Start of MATERIAL TO PROCESS
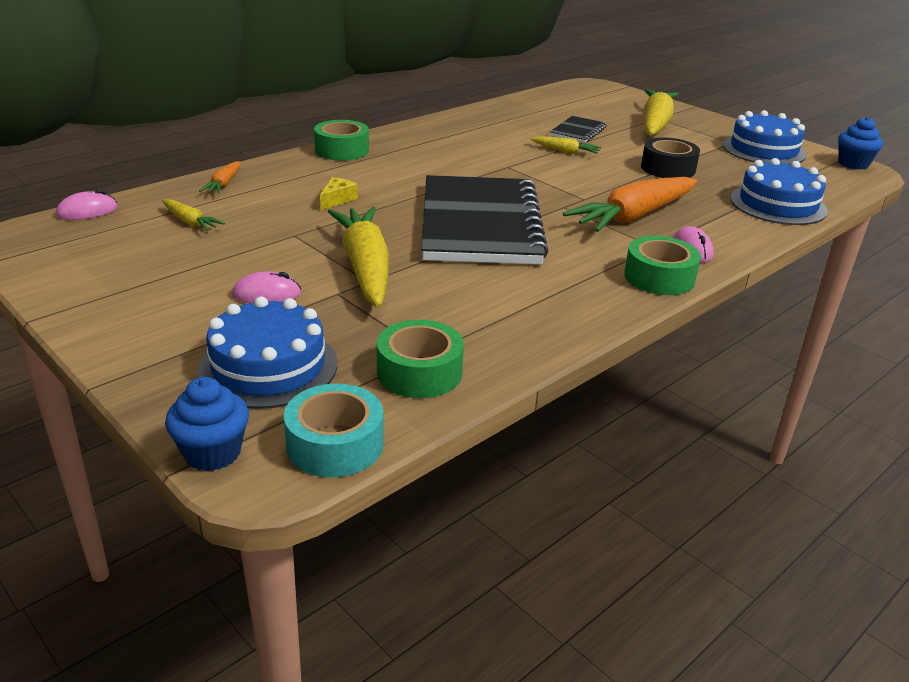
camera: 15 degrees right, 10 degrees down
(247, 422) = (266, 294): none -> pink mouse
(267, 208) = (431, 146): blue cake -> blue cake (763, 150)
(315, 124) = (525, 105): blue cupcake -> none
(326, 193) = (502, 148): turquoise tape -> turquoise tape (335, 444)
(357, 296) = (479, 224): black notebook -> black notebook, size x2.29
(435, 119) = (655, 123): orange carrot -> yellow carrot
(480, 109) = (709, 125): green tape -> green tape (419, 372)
End of MATERIAL TO PROCESS
Start of MATERIAL TO PROCESS
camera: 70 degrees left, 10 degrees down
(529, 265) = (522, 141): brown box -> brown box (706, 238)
End of MATERIAL TO PROCESS
Start of MATERIAL TO PROCESS
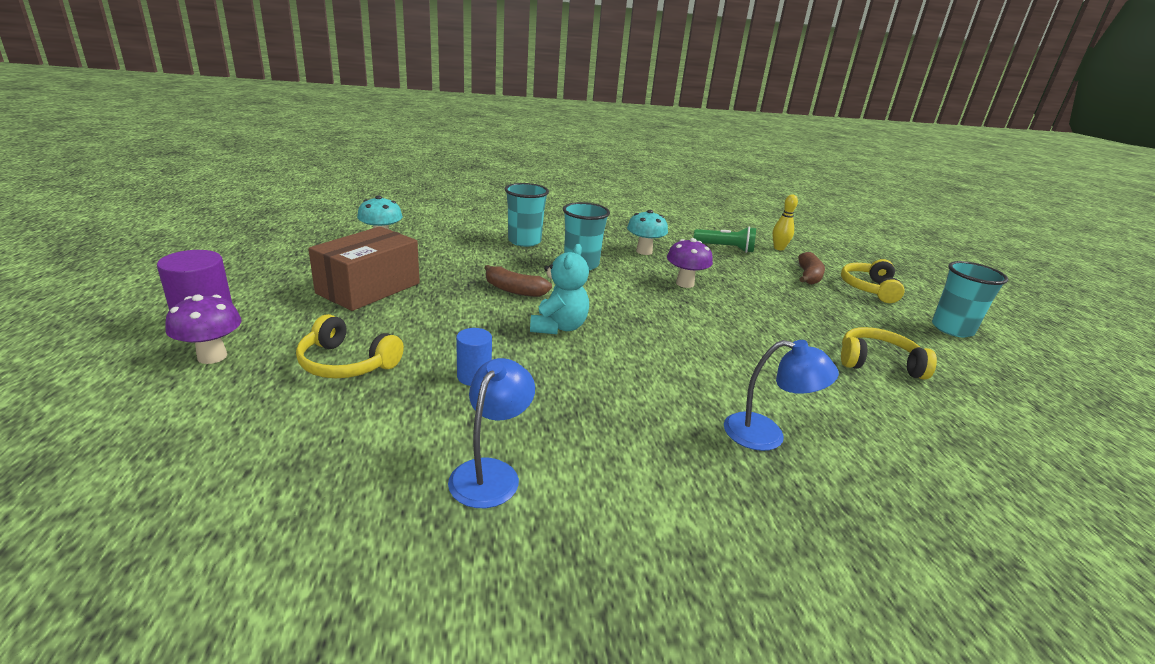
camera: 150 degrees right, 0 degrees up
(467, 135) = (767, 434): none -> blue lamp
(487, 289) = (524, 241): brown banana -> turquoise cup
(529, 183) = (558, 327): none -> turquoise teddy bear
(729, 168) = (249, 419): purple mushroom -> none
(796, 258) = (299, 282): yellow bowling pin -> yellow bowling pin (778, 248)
End of MATERIAL TO PROCESS
● **WORK TO COMPLETE**
Leave out every line above except those from the line with "camera: 150 degrees right, 0 degrees up" up to and including the line with "(796, 258) = (299, 282): yellow", and copy those exactly.

● **TASK OUTPUT**
camera: 150 degrees right, 0 degrees up
(467, 135) = (767, 434): none -> blue lamp
(487, 289) = (524, 241): brown banana -> turquoise cup
(529, 183) = (558, 327): none -> turquoise teddy bear
(729, 168) = (249, 419): purple mushroom -> none
(796, 258) = (299, 282): yellow bowling pin -> yellow bowling pin (778, 248)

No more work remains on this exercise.